• **Task directions**
Below are some records. Count the lines with "breast" in them and give nothing but the total.

* * *

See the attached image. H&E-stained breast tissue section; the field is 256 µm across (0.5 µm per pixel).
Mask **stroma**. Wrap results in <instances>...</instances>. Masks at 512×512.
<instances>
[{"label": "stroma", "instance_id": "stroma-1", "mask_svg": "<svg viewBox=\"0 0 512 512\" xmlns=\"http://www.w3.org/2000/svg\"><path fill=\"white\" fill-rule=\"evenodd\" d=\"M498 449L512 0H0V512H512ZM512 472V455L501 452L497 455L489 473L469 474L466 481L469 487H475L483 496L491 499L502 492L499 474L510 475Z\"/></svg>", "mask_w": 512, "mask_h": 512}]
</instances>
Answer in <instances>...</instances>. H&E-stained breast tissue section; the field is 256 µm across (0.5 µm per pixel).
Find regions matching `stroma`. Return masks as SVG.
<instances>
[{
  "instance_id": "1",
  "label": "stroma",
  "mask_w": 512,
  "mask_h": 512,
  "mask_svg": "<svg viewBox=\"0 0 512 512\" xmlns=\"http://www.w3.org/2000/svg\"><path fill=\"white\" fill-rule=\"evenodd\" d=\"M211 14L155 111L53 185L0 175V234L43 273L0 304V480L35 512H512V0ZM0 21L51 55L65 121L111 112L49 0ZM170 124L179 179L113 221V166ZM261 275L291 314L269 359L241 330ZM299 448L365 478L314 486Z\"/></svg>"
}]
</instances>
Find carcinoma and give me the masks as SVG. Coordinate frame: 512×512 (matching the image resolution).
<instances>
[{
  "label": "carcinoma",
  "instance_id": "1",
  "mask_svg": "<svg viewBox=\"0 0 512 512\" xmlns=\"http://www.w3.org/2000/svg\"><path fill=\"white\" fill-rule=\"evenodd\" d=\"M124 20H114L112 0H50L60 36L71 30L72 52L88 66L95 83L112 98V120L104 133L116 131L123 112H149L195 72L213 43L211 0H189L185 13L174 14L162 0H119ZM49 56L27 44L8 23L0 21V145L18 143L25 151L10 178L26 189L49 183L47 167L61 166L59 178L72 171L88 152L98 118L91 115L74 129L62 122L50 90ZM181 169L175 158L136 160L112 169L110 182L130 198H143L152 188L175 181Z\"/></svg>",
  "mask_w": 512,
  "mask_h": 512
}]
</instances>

* * *

• **Final result**
2